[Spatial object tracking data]
BEGIN
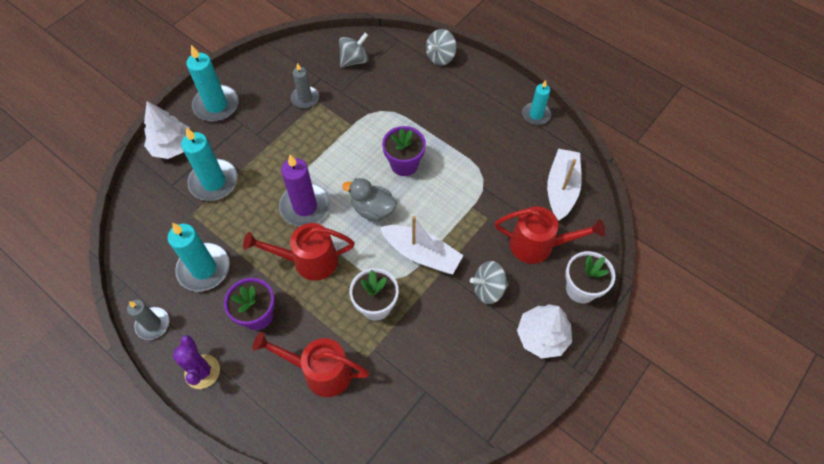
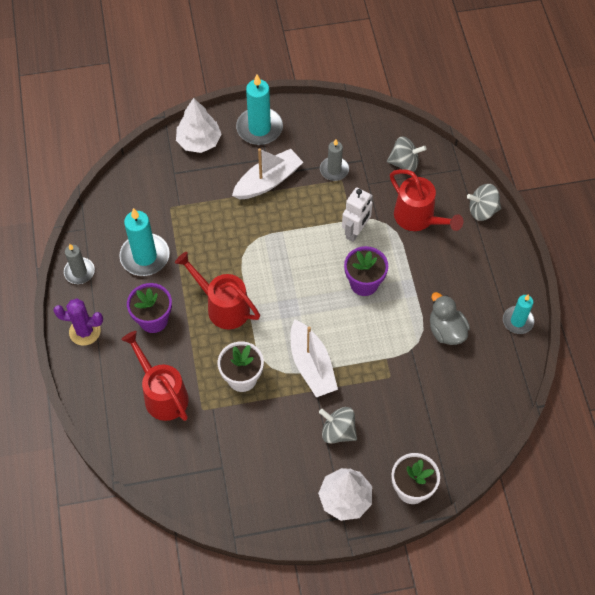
camera: 40 degrees right, 0 degrees up
(202, 371) = (85, 331): purple cactus -> purple cactus turned 75 degrees clockwise
(214, 182) = (206, 192): turquoise candle -> none
(305, 206) = (256, 262): purple candle -> none
(363, 131) = (355, 231): none -> white robot
(373, 210) = (305, 302): grey duck -> grey duck (446, 331)
(539, 245) = (411, 429): red watering can -> red watering can (419, 219)
(561, 189) = (476, 399): white boat -> white boat (268, 181)

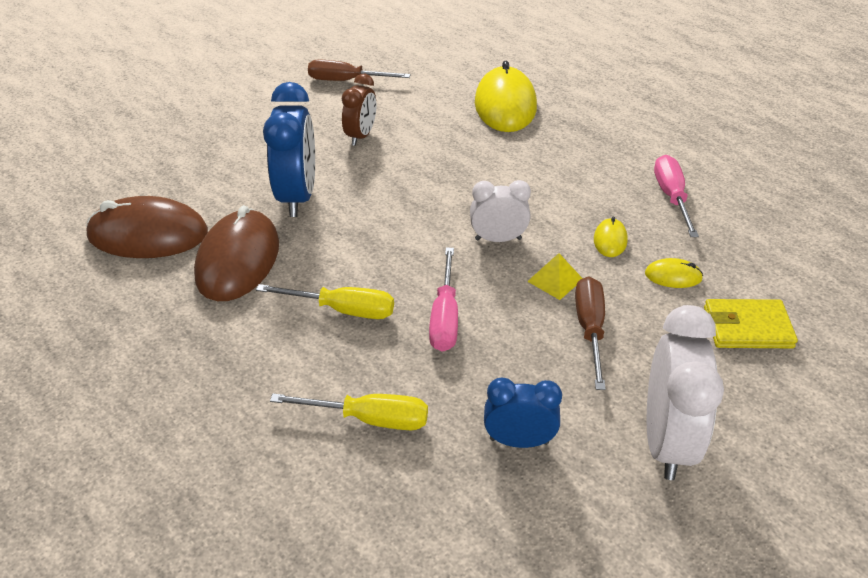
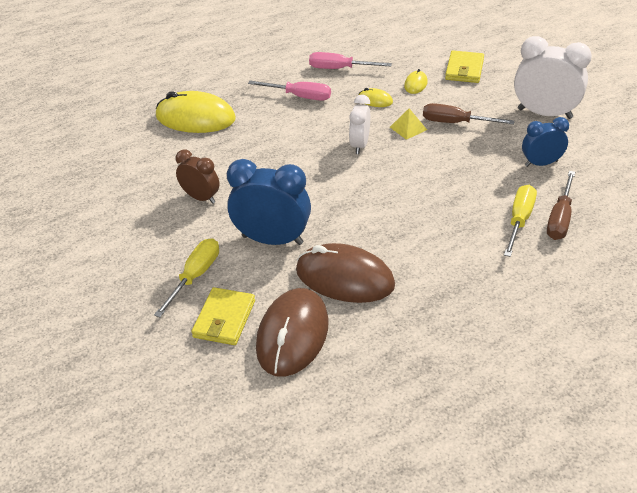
camera: 75 degrees left, 0 degrees up
(173, 185) = (224, 319): none -> yellow wallet
(343, 310) = (416, 224): yellow screwdriver -> yellow screwdriver (195, 276)
(346, 81) = (106, 199): brown screwdriver -> brown screwdriver (560, 218)
(445, 317) = (433, 178): pink screwdriver -> pink screwdriver (300, 96)
(519, 441) = (541, 163): blue clock -> blue clock turned 60 degrees clockwise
END
### What the task asks
The lines to be transcribed are those from the first line of the data above through the line holding "(346, 81) = (106, 199): brown", inclusive; copy them exactly and only, leaving out the pictures.

### Exercise response
camera: 40 degrees right, 0 degrees up
(202, 371) = (85, 331): purple cactus -> purple cactus turned 75 degrees clockwise
(214, 182) = (206, 192): turquoise candle -> none
(305, 206) = (256, 262): purple candle -> none
(363, 131) = (355, 231): none -> white robot
(373, 210) = (305, 302): grey duck -> grey duck (446, 331)
(539, 245) = (411, 429): red watering can -> red watering can (419, 219)
(561, 189) = (476, 399): white boat -> white boat (268, 181)

camera: 75 degrees left, 0 degrees up
(173, 185) = (224, 319): none -> yellow wallet
(343, 310) = (416, 224): yellow screwdriver -> yellow screwdriver (195, 276)
(346, 81) = (106, 199): brown screwdriver -> brown screwdriver (560, 218)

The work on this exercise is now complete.